* Assigned task
Copy out the data exactly, leaving the pictures behind.

* * * * * * * * *

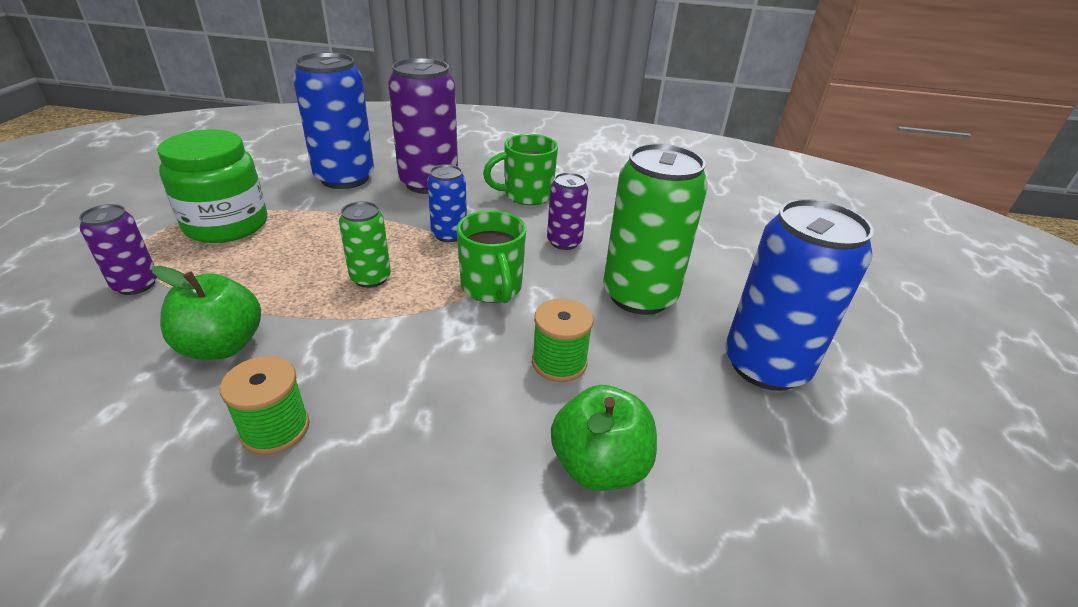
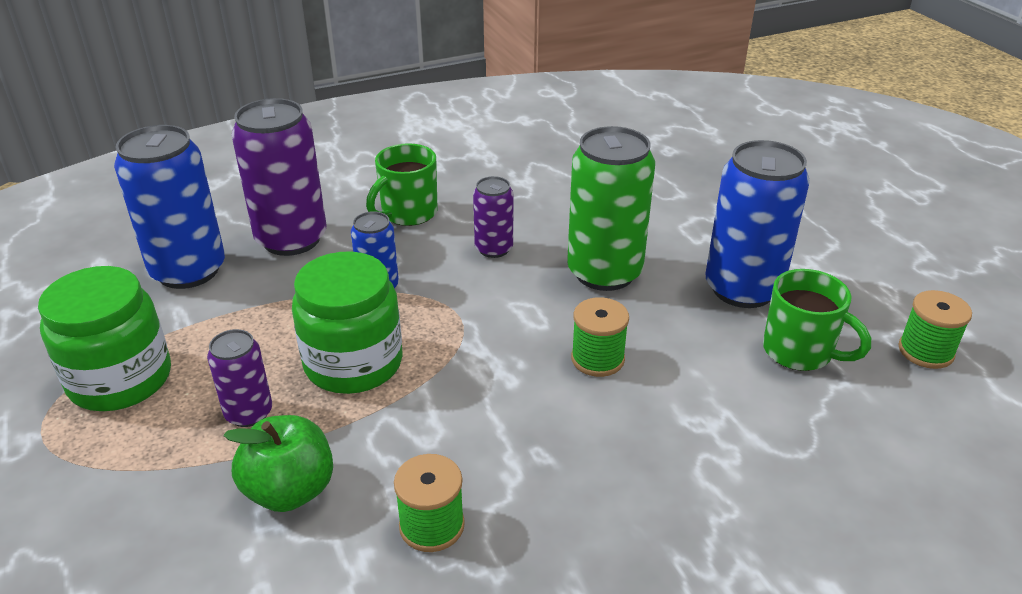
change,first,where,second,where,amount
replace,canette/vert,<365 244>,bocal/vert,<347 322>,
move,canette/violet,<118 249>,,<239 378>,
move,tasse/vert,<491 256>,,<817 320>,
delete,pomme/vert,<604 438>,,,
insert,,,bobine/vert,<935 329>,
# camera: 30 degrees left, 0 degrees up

* * * * * * * * *

* Exercise response
change,first,where,second,where,amount
replace,canette/vert,<365 244>,bocal/vert,<347 322>,
move,canette/violet,<118 249>,,<239 378>,
move,tasse/vert,<491 256>,,<817 320>,
delete,pomme/vert,<604 438>,,,
insert,,,bobine/vert,<935 329>,
# camera: 30 degrees left, 0 degrees up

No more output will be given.